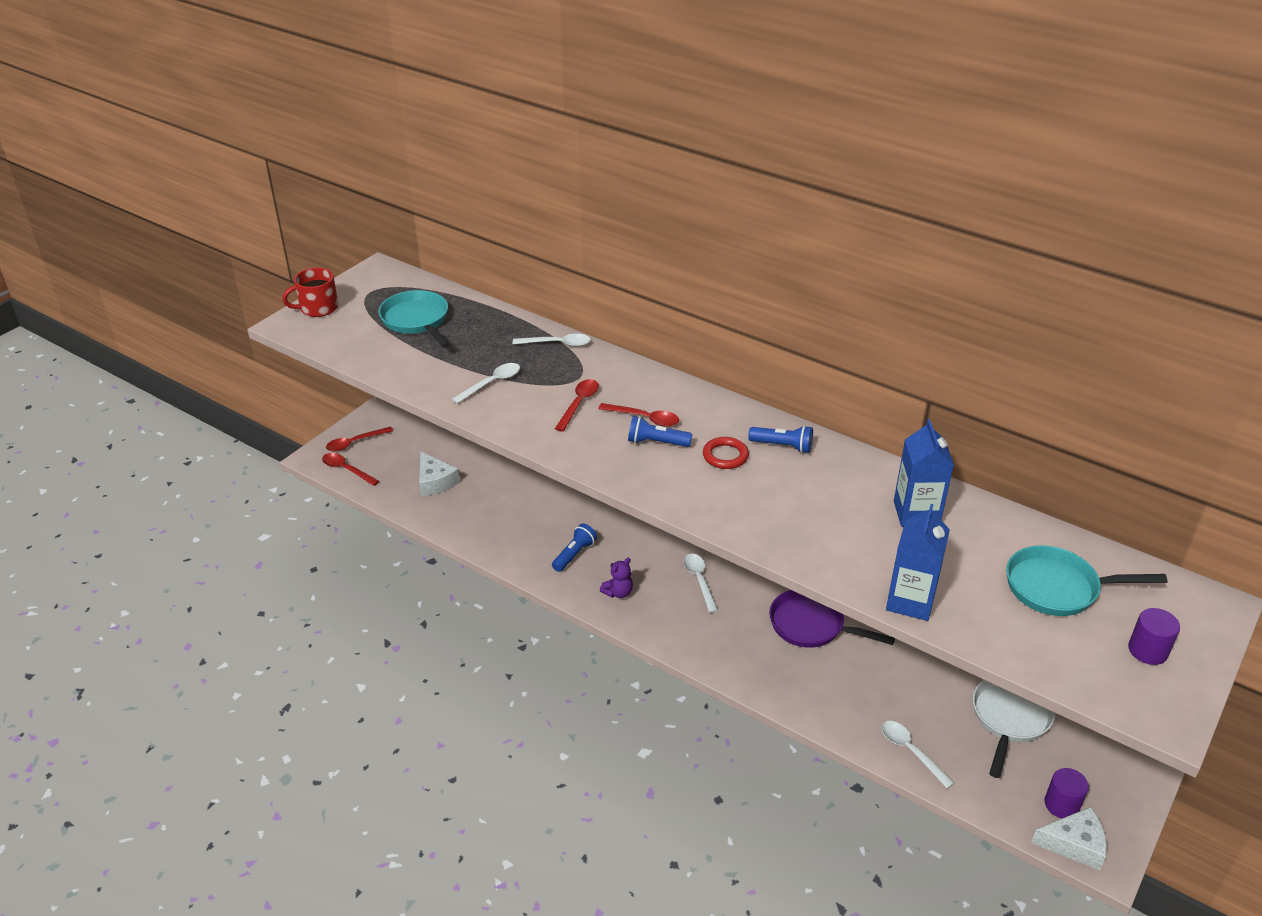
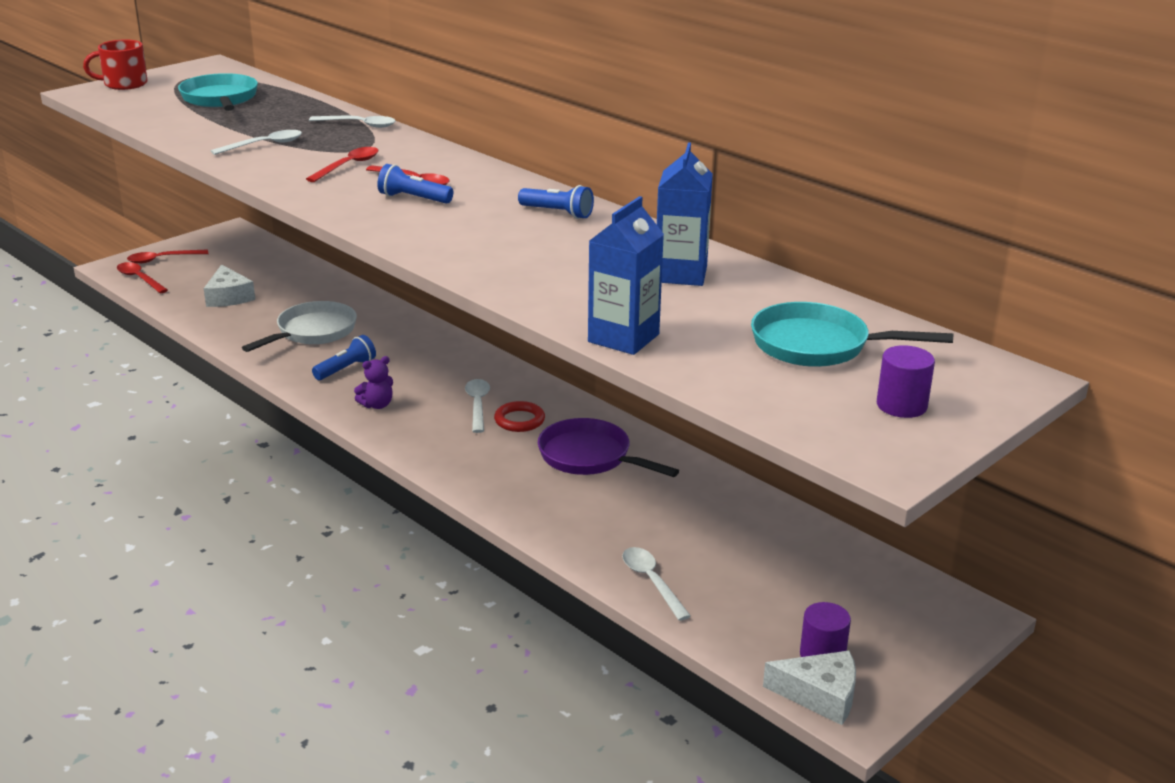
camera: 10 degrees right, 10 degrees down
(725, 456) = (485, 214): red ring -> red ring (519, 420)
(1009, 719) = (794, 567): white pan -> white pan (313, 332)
...
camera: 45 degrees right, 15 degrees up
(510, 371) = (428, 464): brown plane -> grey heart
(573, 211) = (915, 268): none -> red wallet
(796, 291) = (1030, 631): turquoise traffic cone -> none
...
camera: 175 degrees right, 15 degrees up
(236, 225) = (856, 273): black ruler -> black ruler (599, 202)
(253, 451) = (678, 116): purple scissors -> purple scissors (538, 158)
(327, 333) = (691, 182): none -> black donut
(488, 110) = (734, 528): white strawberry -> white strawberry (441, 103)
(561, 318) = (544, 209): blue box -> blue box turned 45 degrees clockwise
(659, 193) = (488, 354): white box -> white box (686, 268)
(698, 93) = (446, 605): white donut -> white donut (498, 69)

- _TASK PROMPT_
In the records above, find each line with the word "camera" and copy it.

- _TASK ANSWER_
camera: 10 degrees right, 10 degrees down
camera: 45 degrees right, 15 degrees up
camera: 175 degrees right, 15 degrees up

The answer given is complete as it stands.